*** Block opens ***

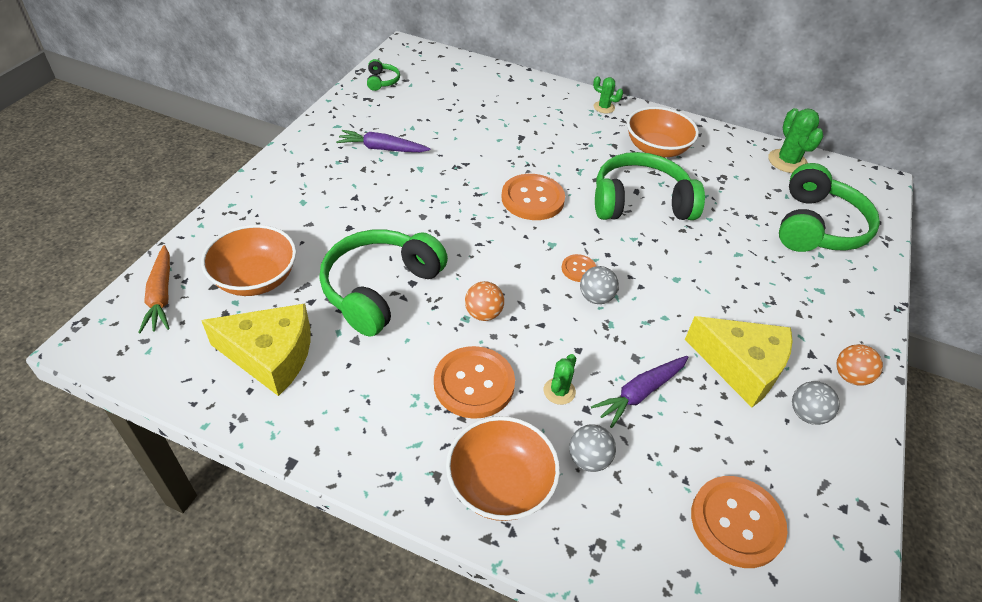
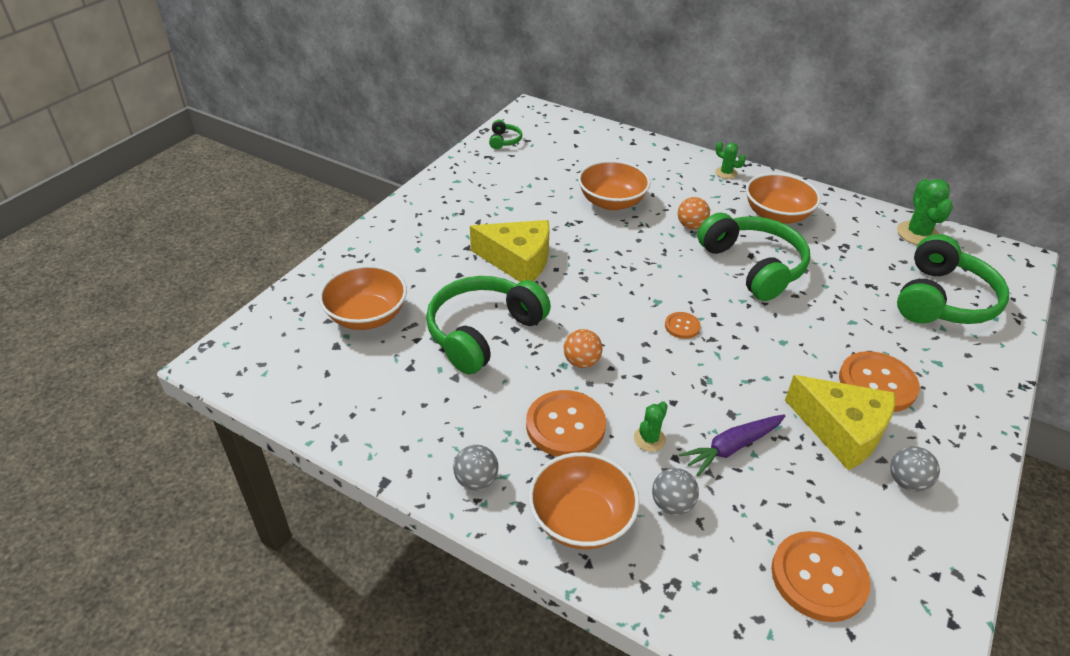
camera: 10 degrees right, 5 degrees down
(161, 296) = (280, 326): orange carrot -> none
(271, 356) = (374, 386): yellow cheese -> yellow cheese (518, 260)
(382, 149) = (498, 203): purple carrot -> none
(496, 142) = (611, 202): none -> orange bowl
(532, 199) = (642, 257): orange button -> orange button (877, 383)
(595, 298) = (696, 354): grey ball -> grey ball (476, 480)
(640, 202) = (753, 266): green headphones -> green headphones turned 60 degrees clockwise
(850, 376) = (959, 449): orange ball -> orange ball (691, 226)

*** Block closes ***

* [WHAT TO WORK ON]:
Your reply should hold every line above exactly as written and none of the pictures.

* [COMPLETED TASK]:
camera: 10 degrees right, 5 degrees down
(161, 296) = (280, 326): orange carrot -> none
(271, 356) = (374, 386): yellow cheese -> yellow cheese (518, 260)
(382, 149) = (498, 203): purple carrot -> none
(496, 142) = (611, 202): none -> orange bowl
(532, 199) = (642, 257): orange button -> orange button (877, 383)
(595, 298) = (696, 354): grey ball -> grey ball (476, 480)
(640, 202) = (753, 266): green headphones -> green headphones turned 60 degrees clockwise
(850, 376) = (959, 449): orange ball -> orange ball (691, 226)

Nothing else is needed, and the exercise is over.